● **What you need to do**:
Reproduce exactly, from the data that follows, the line with "lime 1x2 tile [414,131,523,230]", the line with "tan 2x2 slope [174,113,267,206]", and every line that lies between them.

━━ Data ━━

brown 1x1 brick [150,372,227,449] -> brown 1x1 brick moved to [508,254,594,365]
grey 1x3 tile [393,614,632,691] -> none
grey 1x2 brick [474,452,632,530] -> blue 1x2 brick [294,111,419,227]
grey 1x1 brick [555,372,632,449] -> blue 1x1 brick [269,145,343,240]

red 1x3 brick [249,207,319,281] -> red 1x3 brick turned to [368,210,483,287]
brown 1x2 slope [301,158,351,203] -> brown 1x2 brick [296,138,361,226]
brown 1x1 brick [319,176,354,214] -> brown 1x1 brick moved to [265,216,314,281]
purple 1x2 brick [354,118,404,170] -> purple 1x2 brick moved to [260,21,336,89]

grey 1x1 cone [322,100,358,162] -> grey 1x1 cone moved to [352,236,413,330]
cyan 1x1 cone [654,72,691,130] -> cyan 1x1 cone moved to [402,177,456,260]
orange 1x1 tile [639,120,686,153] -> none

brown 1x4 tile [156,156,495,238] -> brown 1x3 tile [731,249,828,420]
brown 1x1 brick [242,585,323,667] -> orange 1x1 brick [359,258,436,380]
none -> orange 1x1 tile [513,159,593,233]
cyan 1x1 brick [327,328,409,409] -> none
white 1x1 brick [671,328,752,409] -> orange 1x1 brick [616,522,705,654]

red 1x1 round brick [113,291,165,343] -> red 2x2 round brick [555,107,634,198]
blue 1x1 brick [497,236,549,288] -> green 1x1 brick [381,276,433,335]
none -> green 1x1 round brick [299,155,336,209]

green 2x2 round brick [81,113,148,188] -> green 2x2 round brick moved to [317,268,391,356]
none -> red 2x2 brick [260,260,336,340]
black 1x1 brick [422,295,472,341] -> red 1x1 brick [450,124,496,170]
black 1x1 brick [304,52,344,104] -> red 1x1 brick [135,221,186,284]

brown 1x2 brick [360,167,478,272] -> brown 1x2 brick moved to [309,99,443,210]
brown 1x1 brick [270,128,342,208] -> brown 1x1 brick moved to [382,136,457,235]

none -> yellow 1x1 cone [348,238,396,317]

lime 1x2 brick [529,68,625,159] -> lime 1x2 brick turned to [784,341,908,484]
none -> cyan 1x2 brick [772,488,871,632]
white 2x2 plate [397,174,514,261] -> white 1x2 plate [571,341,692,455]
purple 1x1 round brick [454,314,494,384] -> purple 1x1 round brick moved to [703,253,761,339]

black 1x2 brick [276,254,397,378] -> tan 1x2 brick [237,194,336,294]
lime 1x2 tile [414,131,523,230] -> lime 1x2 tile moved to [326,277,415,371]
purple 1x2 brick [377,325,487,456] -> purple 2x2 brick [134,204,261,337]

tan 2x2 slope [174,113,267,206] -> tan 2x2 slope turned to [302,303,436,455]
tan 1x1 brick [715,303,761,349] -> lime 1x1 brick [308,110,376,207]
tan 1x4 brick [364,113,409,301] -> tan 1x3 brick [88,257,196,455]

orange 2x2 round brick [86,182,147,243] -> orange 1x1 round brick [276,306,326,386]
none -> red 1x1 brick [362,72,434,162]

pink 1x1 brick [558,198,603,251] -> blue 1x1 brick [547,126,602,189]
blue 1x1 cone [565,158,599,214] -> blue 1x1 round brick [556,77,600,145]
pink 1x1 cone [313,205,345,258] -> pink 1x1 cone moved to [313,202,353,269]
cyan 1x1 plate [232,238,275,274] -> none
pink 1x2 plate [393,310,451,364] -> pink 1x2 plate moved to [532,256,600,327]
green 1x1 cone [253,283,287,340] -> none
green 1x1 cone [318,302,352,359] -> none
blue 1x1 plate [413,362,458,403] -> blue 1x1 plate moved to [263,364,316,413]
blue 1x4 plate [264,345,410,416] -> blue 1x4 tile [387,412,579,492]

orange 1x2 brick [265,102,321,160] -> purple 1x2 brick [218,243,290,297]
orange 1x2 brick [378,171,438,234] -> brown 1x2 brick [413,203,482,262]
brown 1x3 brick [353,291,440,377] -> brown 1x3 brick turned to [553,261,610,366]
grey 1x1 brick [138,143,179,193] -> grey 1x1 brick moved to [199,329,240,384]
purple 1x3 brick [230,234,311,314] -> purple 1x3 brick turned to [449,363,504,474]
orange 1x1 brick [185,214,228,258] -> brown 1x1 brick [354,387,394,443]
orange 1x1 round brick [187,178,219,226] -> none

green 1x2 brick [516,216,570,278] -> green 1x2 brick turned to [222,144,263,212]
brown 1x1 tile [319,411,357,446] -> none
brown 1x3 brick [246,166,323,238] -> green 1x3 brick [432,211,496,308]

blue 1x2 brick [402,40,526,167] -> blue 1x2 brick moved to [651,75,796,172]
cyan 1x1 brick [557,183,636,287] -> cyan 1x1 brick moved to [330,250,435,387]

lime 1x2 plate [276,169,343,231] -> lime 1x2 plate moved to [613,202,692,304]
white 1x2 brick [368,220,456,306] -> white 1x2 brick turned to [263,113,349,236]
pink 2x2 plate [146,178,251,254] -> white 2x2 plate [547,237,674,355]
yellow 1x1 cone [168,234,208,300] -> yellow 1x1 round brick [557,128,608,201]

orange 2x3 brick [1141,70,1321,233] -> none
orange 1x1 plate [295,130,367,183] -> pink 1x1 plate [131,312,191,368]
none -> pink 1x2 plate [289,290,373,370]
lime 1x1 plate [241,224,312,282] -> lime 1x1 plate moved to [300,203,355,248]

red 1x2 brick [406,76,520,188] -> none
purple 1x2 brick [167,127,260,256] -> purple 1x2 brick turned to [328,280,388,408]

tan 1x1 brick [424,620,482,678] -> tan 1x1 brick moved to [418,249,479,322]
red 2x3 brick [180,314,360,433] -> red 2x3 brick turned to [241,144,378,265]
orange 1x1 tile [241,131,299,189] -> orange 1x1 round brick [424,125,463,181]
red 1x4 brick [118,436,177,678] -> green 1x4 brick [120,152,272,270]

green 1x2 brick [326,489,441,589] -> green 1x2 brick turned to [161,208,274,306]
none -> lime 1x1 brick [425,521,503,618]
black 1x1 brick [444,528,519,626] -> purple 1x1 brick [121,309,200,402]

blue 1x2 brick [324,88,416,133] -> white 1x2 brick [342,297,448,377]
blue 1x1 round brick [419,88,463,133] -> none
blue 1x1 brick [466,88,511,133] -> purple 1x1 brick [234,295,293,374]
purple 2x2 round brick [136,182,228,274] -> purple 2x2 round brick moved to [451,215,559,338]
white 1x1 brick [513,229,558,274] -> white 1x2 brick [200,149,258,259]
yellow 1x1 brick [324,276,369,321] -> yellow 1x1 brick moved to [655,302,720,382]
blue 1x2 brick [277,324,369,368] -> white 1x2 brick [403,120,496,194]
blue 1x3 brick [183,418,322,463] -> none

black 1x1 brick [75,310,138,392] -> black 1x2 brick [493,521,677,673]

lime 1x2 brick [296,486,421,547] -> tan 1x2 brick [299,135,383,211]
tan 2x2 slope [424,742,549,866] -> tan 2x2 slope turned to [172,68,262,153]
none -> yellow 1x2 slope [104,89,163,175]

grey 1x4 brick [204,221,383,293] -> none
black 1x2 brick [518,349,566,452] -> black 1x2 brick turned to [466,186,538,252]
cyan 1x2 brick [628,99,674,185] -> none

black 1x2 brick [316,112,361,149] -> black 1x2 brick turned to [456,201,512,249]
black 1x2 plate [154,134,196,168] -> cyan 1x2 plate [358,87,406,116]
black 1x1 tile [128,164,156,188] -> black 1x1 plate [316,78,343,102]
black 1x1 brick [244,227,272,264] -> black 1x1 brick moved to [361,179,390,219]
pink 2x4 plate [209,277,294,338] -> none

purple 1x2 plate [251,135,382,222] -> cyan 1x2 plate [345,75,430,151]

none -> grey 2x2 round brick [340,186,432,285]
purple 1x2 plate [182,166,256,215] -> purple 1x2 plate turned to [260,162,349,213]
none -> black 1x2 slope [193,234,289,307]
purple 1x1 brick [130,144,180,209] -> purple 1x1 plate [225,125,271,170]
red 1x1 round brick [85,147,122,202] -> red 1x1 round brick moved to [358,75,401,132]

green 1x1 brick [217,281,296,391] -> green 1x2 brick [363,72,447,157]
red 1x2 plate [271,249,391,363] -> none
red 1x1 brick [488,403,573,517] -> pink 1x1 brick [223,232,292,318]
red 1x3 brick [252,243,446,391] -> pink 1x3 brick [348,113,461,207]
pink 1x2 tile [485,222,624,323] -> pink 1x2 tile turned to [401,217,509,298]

━━━

● **Your solution**:
lime 1x2 tile [414,131,523,230] -> lime 1x2 tile moved to [326,277,415,371]
purple 1x2 brick [377,325,487,456] -> purple 2x2 brick [134,204,261,337]

tan 2x2 slope [174,113,267,206] -> tan 2x2 slope turned to [302,303,436,455]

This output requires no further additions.